Convert the lines of the items below into a numbered list with no blank lines. Leave out the pictures.

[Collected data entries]
● ● ● ●
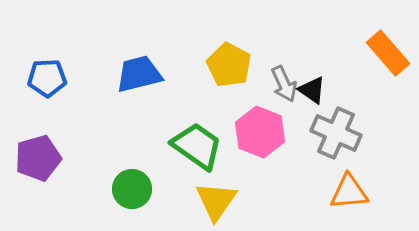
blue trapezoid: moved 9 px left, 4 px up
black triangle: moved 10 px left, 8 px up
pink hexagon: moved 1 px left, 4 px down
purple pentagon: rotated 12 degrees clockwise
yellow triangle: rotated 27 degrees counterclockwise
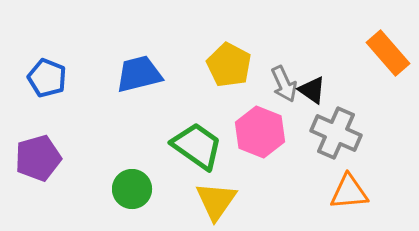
blue pentagon: rotated 24 degrees clockwise
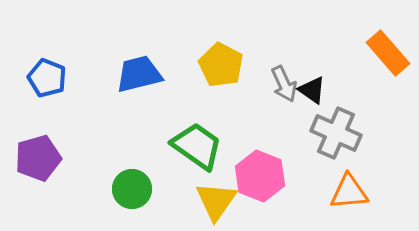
yellow pentagon: moved 8 px left
pink hexagon: moved 44 px down
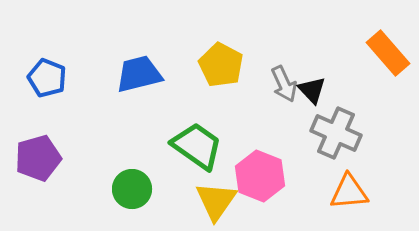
black triangle: rotated 12 degrees clockwise
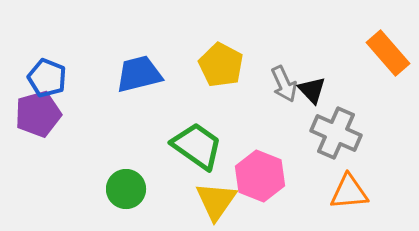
purple pentagon: moved 44 px up
green circle: moved 6 px left
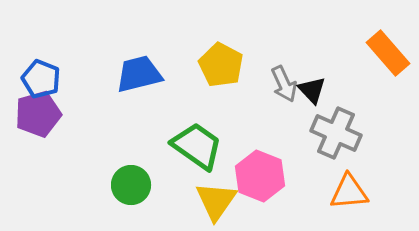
blue pentagon: moved 6 px left, 1 px down
green circle: moved 5 px right, 4 px up
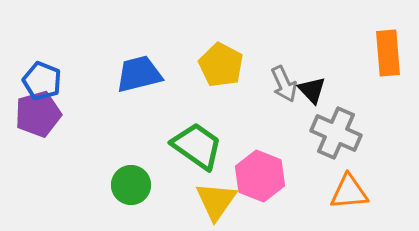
orange rectangle: rotated 36 degrees clockwise
blue pentagon: moved 1 px right, 2 px down
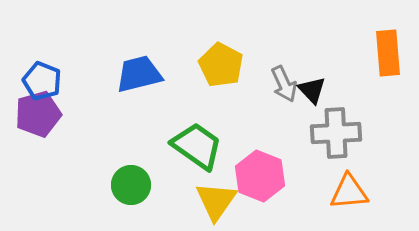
gray cross: rotated 27 degrees counterclockwise
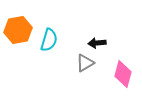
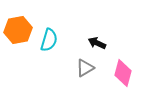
black arrow: rotated 30 degrees clockwise
gray triangle: moved 5 px down
pink diamond: moved 1 px up
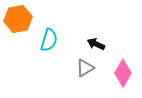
orange hexagon: moved 11 px up
black arrow: moved 1 px left, 1 px down
pink diamond: rotated 16 degrees clockwise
● ● ● ●
**ANSWER TO THE TASK**
1. blue trapezoid: moved 9 px left, 4 px up
2. black triangle: moved 10 px left, 8 px up
3. pink hexagon: moved 1 px left, 4 px down
4. purple pentagon: rotated 12 degrees clockwise
5. yellow triangle: rotated 27 degrees counterclockwise
6. blue pentagon: rotated 24 degrees clockwise
7. yellow pentagon: moved 8 px left
8. pink hexagon: moved 44 px down
9. black triangle: rotated 12 degrees clockwise
10. purple pentagon: moved 44 px up
11. green circle: moved 6 px left
12. blue pentagon: moved 6 px left, 1 px down
13. green circle: moved 5 px right, 4 px up
14. orange rectangle: rotated 36 degrees clockwise
15. blue pentagon: moved 1 px right, 2 px down
16. gray cross: rotated 27 degrees counterclockwise
17. black arrow: rotated 30 degrees clockwise
18. gray triangle: moved 5 px down
19. pink diamond: moved 1 px up
20. orange hexagon: moved 11 px up
21. black arrow: moved 1 px left, 1 px down
22. pink diamond: rotated 16 degrees clockwise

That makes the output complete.